## Task item
When the line containing "(461, 452) = (389, 510): black" appears in the entries below, begin printing there and stop after the line containing "(569, 437) = (576, 629): blue"; print each of those lines exactly and no other line.

## Object change descriptions
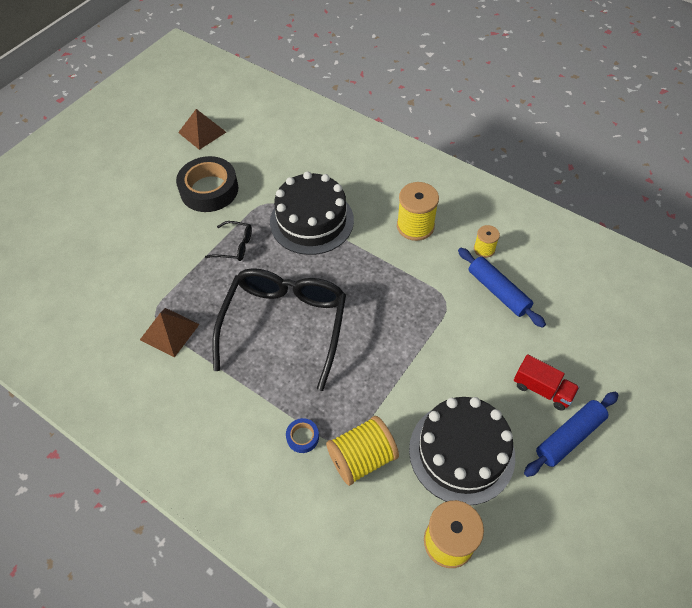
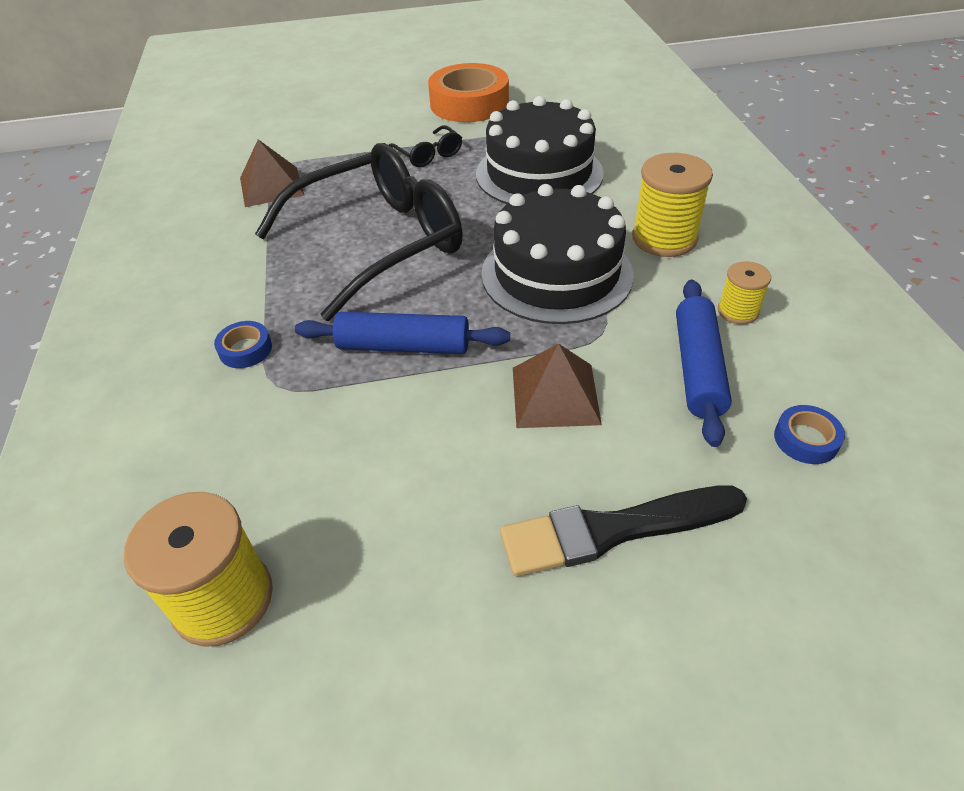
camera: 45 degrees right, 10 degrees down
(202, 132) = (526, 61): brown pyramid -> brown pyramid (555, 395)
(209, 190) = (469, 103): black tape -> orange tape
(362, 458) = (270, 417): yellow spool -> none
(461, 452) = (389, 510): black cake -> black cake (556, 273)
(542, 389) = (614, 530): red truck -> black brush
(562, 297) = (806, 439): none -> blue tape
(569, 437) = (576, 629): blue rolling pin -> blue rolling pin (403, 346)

...

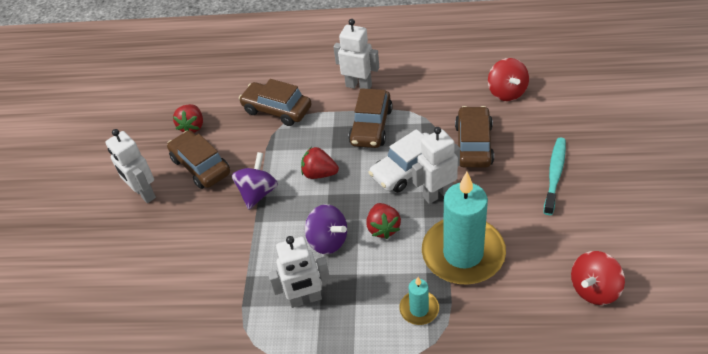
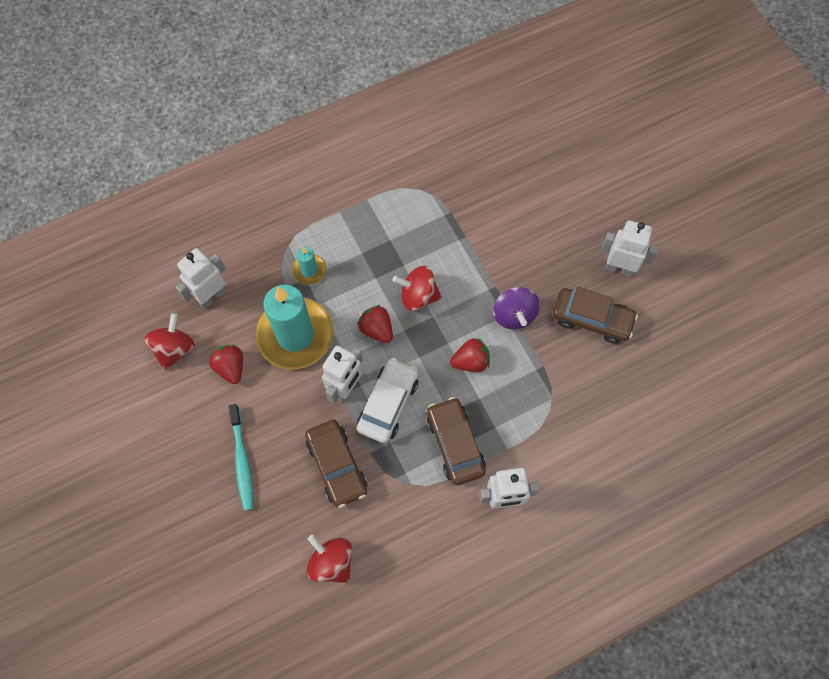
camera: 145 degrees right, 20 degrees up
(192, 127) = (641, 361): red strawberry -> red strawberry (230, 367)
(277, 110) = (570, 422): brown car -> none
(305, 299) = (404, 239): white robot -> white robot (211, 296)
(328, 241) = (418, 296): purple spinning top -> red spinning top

## Output
(461, 452) = (389, 510): black cake -> black cake (556, 273)
(542, 389) = (614, 530): red truck -> black brush
(562, 297) = (806, 439): none -> blue tape
(569, 437) = (576, 629): blue rolling pin -> blue rolling pin (403, 346)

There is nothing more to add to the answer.